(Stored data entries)

━━━━━━━━━━━━━━━━━━━━━━━━━━━━━━

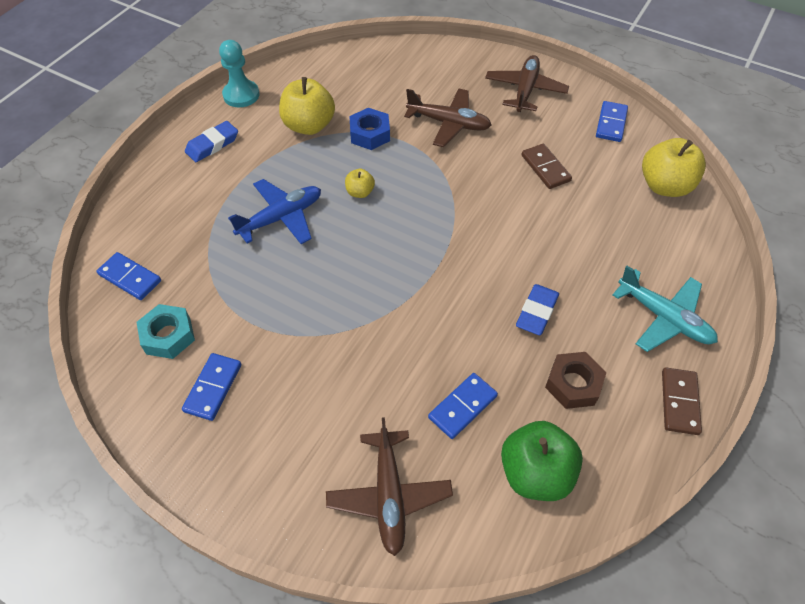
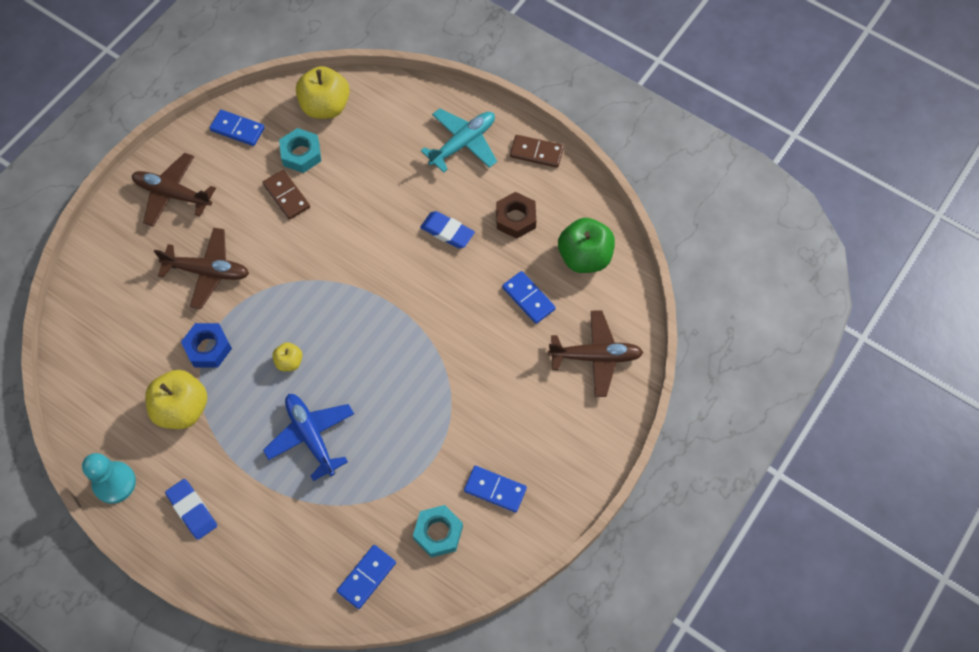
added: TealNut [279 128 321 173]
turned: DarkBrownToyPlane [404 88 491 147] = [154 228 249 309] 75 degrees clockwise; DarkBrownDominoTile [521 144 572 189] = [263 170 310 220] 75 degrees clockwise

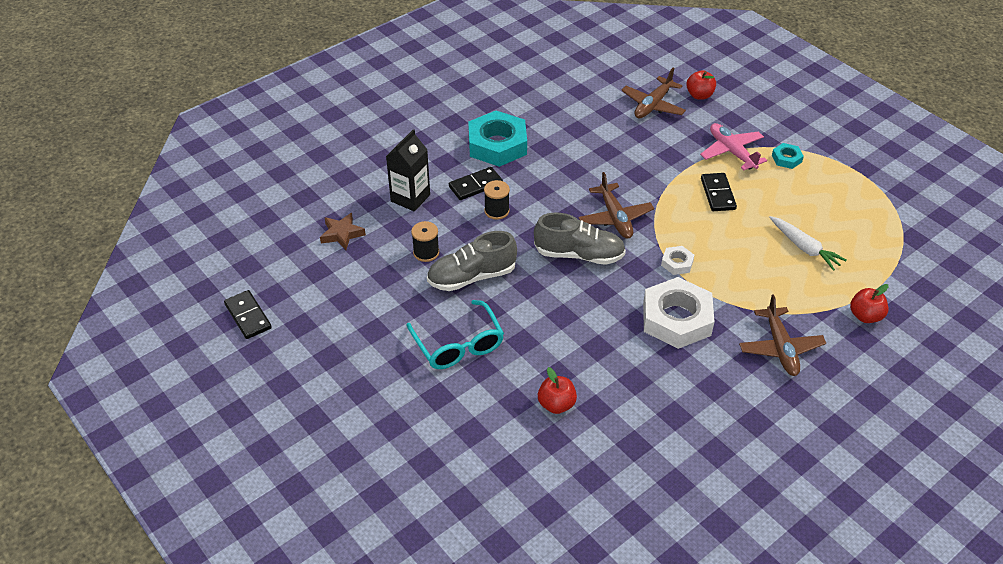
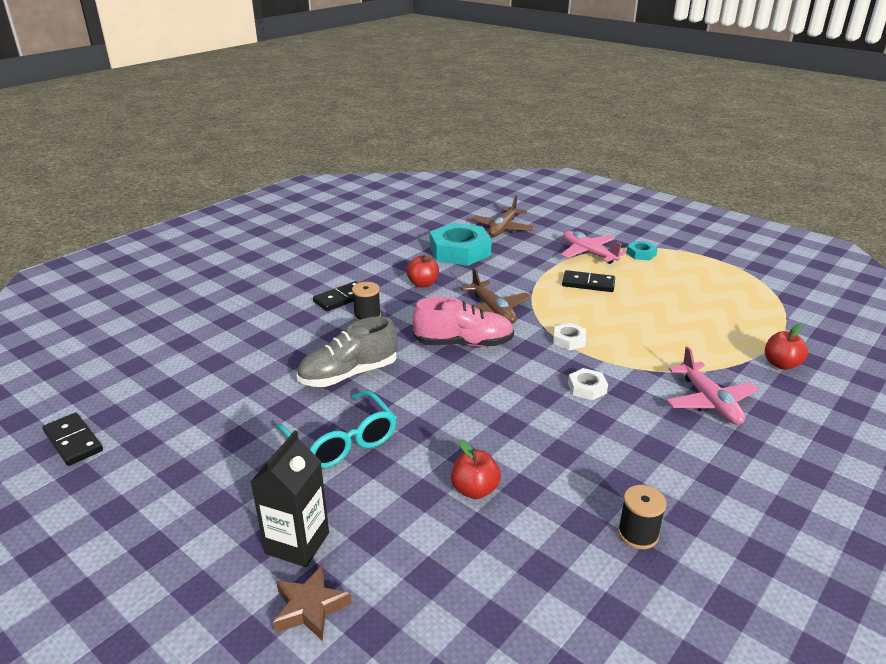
removed: PureWhiteToyCarrot [769 216 847 271]
moved: JetBlackCarton [386 129 430 211] to [251 430 329 567]; DarkBrownStarShape [320 213 366 250] to [273 566 352 641]; CrimsonAppleFruit [686 70 716 100] to [406 254 439 288]; TealNut [468 111 527 167] to [430 223 492 266]; JetBlackBobbin [411 221 439 262] to [618 485 667 549]
recoloured: GreyLaceUpShoe [534 213 626 265] to RosyLaceUpShoe [412 296 514 347]; DarkBrownToyPlane [739 294 826 376] to RosyToyPlane [666 346 758 425]
turned: JetBlackDominoTile [701 173 737 211] = [562 270 615 292] 60 degrees counterclockwise
resized: PureWhiteNut [643 277 715 349] = [568 368 608 400] x0.46

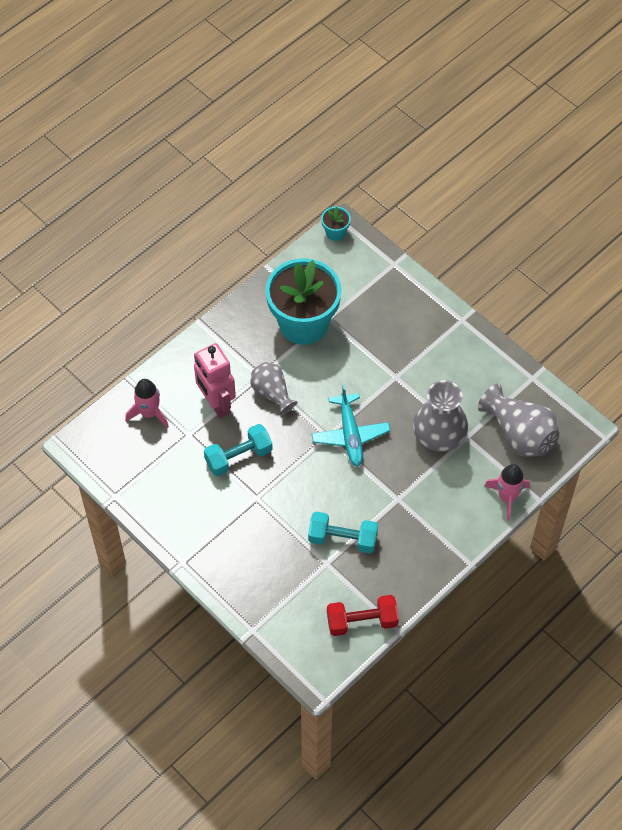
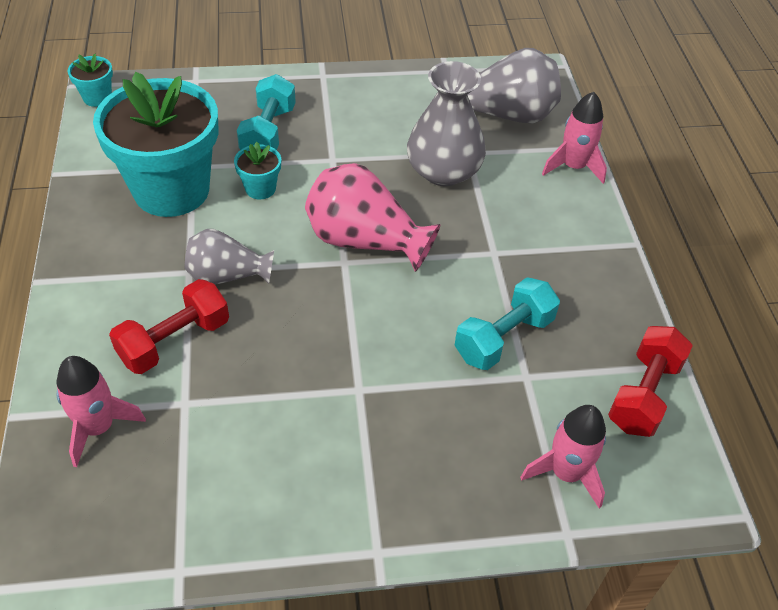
added: TealFlowerPot [234 142 281 199]; RosyRocket [520 405 606 508]
moved: TealDumbbell [204 424 273 476] to [237 74 296 150]
replaced: RosyToyRobot [194 343 236 418] to CrimsonDumbbell [109 279 229 374]; TealToyPlane [312 385 390 466] to RosyVase [305 163 440 272]

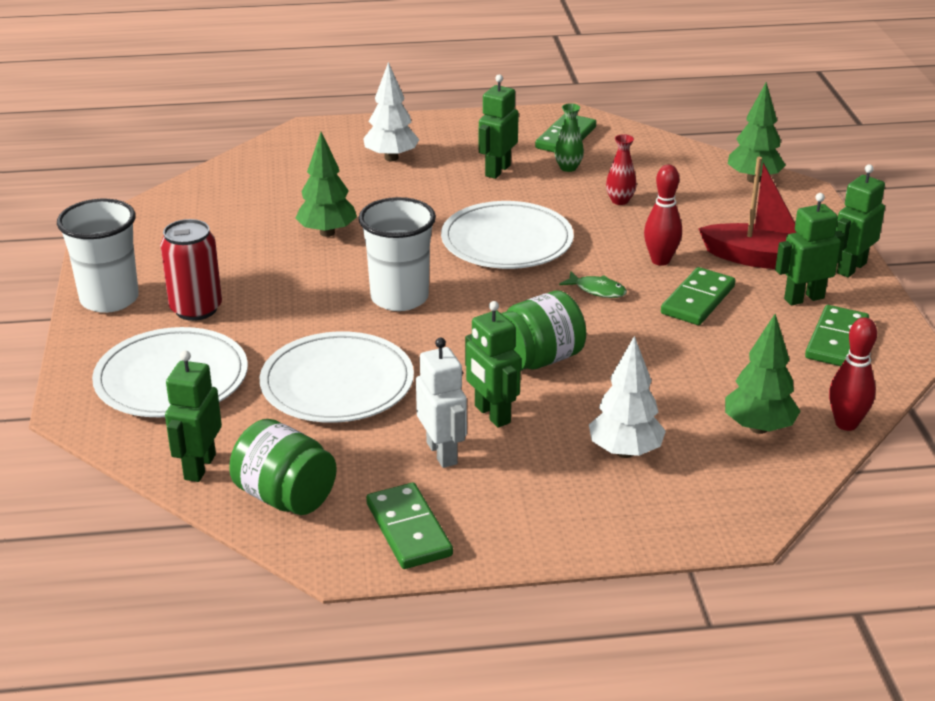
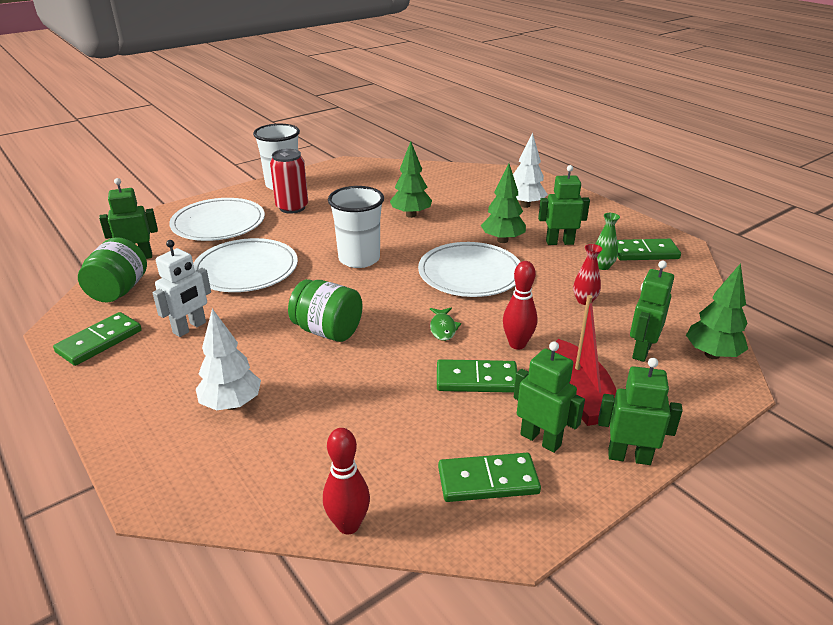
moved: LeafGreenFirTree [725 314 801 434] to [481 163 526 243]; LeafGreenToyRobot [465 301 521 428] to [630 261 674 362]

━━━━━━━━━━━━━━━━━━━━━━━━━━━━━━

EXERCISE OBJECTIVE
All that should be printed is the run of lines above from the one with "turned: DarkBrownToyPlane [404" through the one with "moved: JetBlackCarton [386", both included, exactly as given, with pictures left out.

FINISHED TASK
turned: DarkBrownToyPlane [404 88 491 147] = [154 228 249 309] 75 degrees clockwise; DarkBrownDominoTile [521 144 572 189] = [263 170 310 220] 75 degrees clockwise

removed: PureWhiteToyCarrot [769 216 847 271]
moved: JetBlackCarton [386 129 430 211] to [251 430 329 567]; DarkBrownStarShape [320 213 366 250] to [273 566 352 641]; CrimsonAppleFruit [686 70 716 100] to [406 254 439 288]; TealNut [468 111 527 167] to [430 223 492 266]; JetBlackBobbin [411 221 439 262] to [618 485 667 549]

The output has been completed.